==== SOURCE MATERIAL

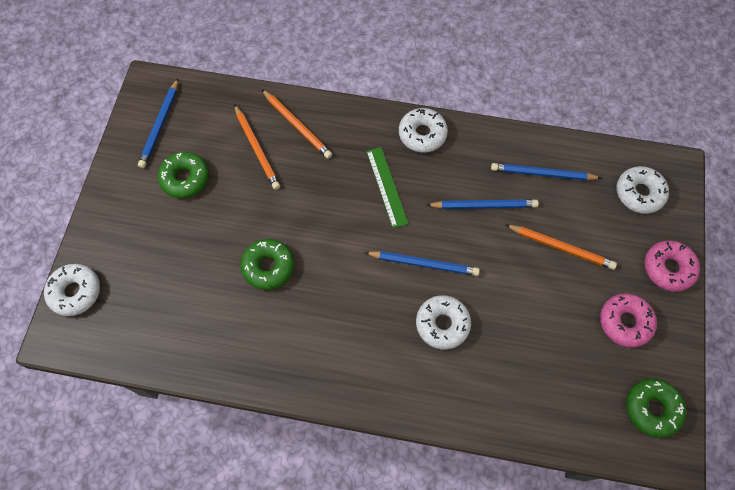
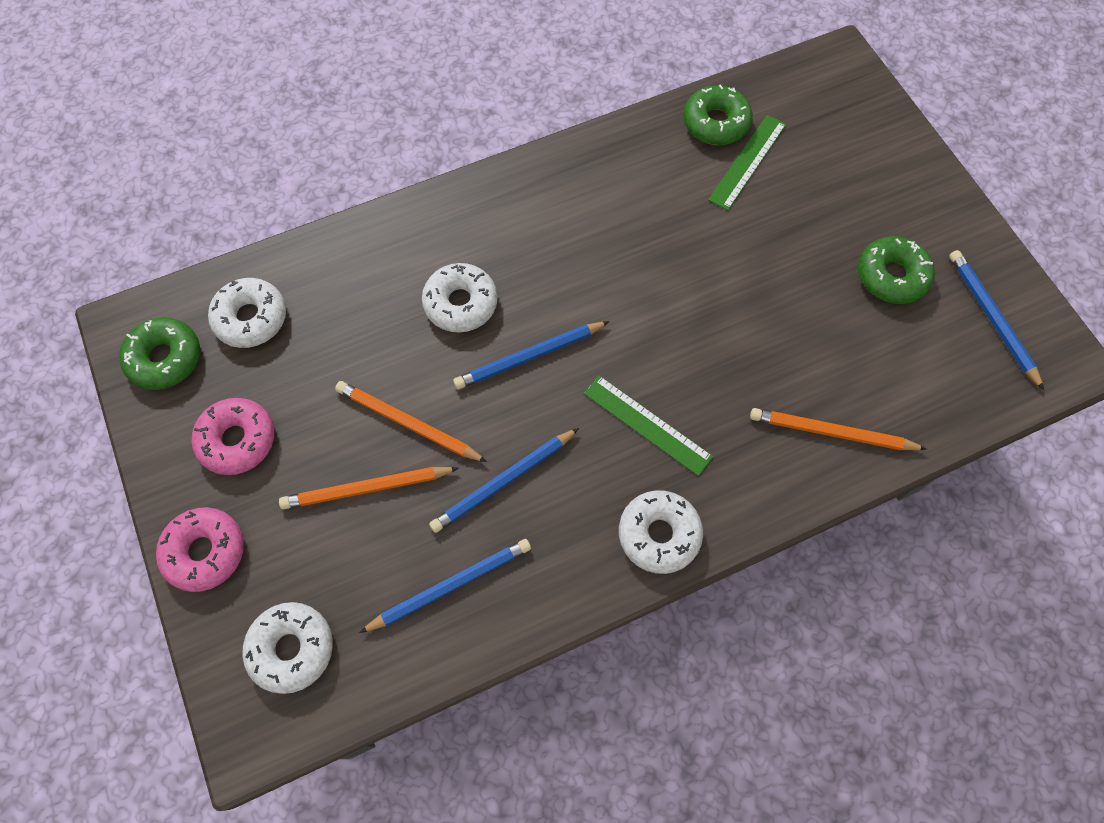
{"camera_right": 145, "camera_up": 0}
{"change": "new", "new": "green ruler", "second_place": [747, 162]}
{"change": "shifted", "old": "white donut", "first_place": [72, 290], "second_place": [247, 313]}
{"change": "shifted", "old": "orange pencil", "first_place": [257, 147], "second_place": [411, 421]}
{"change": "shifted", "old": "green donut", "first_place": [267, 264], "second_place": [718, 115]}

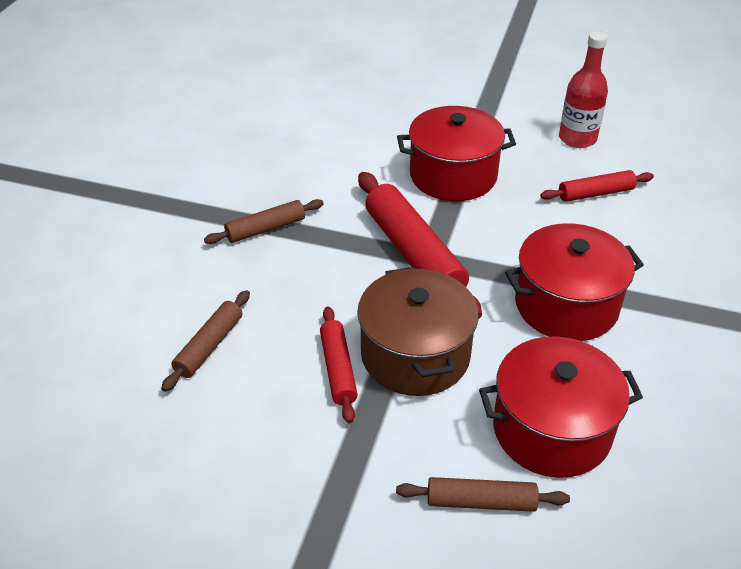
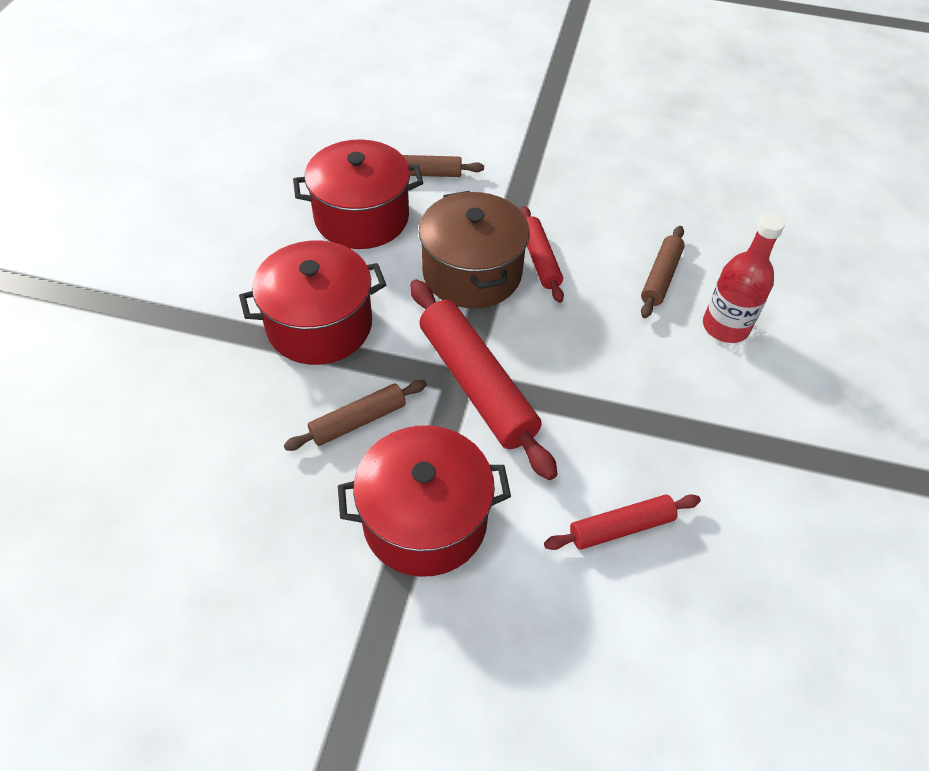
{"camera_right": 175, "camera_up": 10}
{"change": "shifted", "old": "brown rolling pin", "first_place": [264, 221], "second_place": [355, 415]}
{"change": "shifted", "old": "red rolling pin", "first_place": [597, 186], "second_place": [622, 522]}
{"change": "shifted", "old": "red bottle", "first_place": [583, 89], "second_place": [744, 278]}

========

▸ **EXERCISE REQUIREMENTS**: Transcribe the data exactly, minus any images.

▸ **REPLY TO THE TASK**:
{"camera_right": 145, "camera_up": 0}
{"change": "new", "new": "green ruler", "second_place": [747, 162]}
{"change": "shifted", "old": "white donut", "first_place": [72, 290], "second_place": [247, 313]}
{"change": "shifted", "old": "orange pencil", "first_place": [257, 147], "second_place": [411, 421]}
{"change": "shifted", "old": "green donut", "first_place": [267, 264], "second_place": [718, 115]}

{"camera_right": 175, "camera_up": 10}
{"change": "shifted", "old": "brown rolling pin", "first_place": [264, 221], "second_place": [355, 415]}
{"change": "shifted", "old": "red rolling pin", "first_place": [597, 186], "second_place": [622, 522]}
{"change": "shifted", "old": "red bottle", "first_place": [583, 89], "second_place": [744, 278]}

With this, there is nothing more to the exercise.